(DATA SECTION)
○ ○ ○ ○
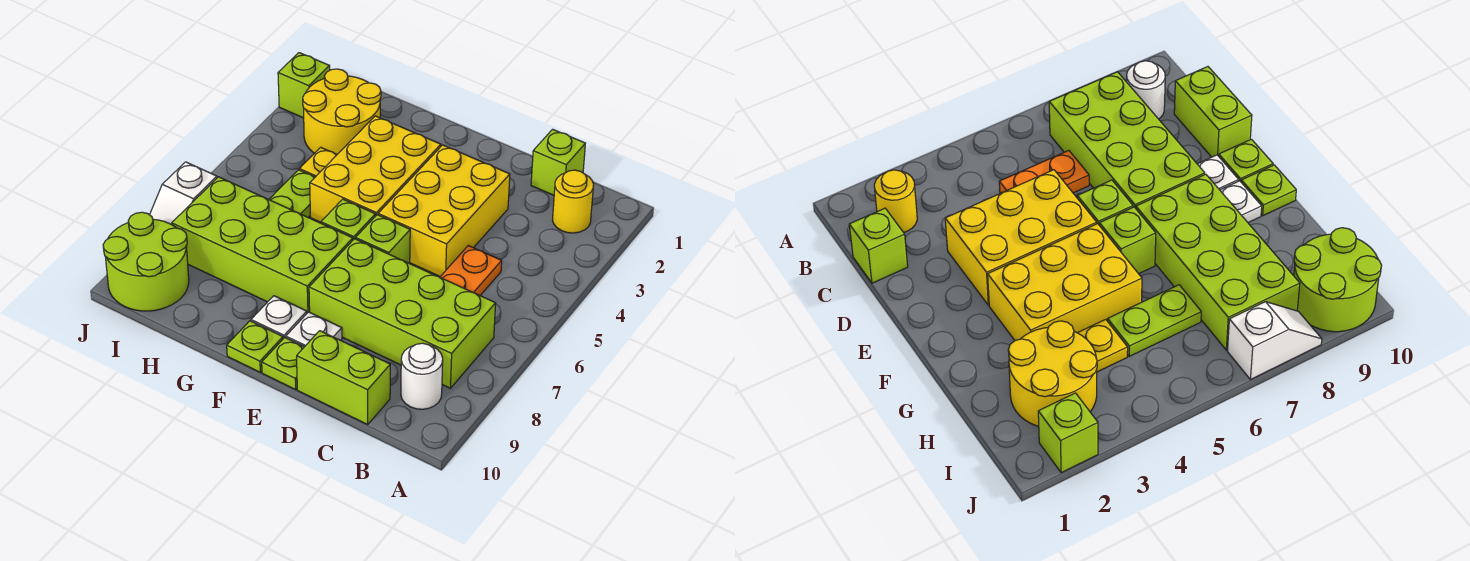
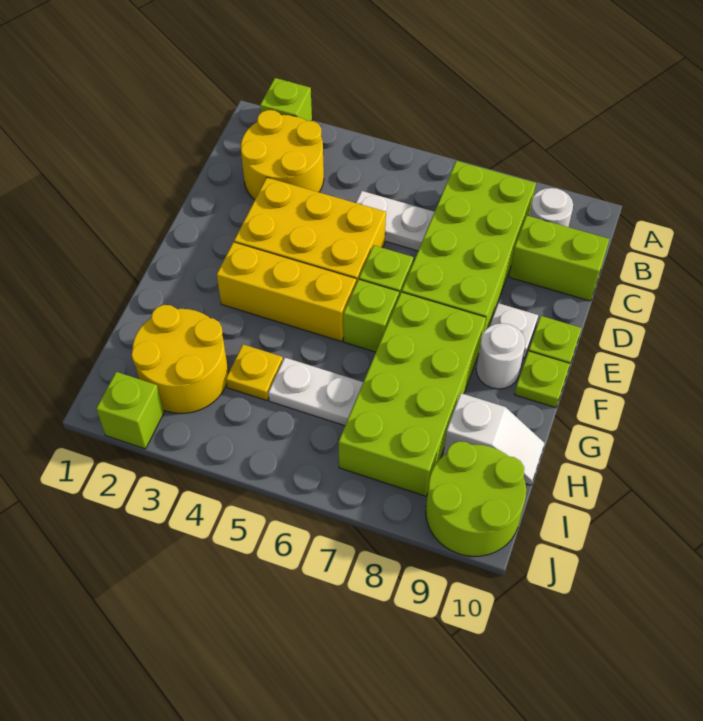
yellow 1x1 round brick [553,170,594,233] -> yellow 2x2 round brick [241,110,324,200]
lime 1x1 brick [531,129,585,195] -> lime 1x1 brick moved to [260,78,312,121]
orange 1x2 plate [440,246,502,295] -> white 1x2 plate [356,191,434,251]
lime 1x2 brick [297,331,390,424] -> lime 1x2 brick turned to [509,215,609,301]
yellow 2x3 brick [310,116,441,222] -> yellow 1x3 brick [217,242,356,341]
white 1x1 plate [251,296,307,339] -> white 1x1 round brick [476,323,525,389]
lime 1x2 plate [269,170,315,217] -> white 1x2 plate [268,358,363,426]
white 1x2 slope [150,162,217,224] -> white 1x2 slope moved to [443,393,545,485]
○ ○ ○ ○
(EXERCISE BRIEF) Write out all the data exactly, minus pictures.

(OUTPUT OF THE EXERCISE)
yellow 1x1 round brick [553,170,594,233] -> yellow 2x2 round brick [241,110,324,200]
lime 1x1 brick [531,129,585,195] -> lime 1x1 brick moved to [260,78,312,121]
orange 1x2 plate [440,246,502,295] -> white 1x2 plate [356,191,434,251]
lime 1x2 brick [297,331,390,424] -> lime 1x2 brick turned to [509,215,609,301]
yellow 2x3 brick [310,116,441,222] -> yellow 1x3 brick [217,242,356,341]
white 1x1 plate [251,296,307,339] -> white 1x1 round brick [476,323,525,389]
lime 1x2 plate [269,170,315,217] -> white 1x2 plate [268,358,363,426]
white 1x2 slope [150,162,217,224] -> white 1x2 slope moved to [443,393,545,485]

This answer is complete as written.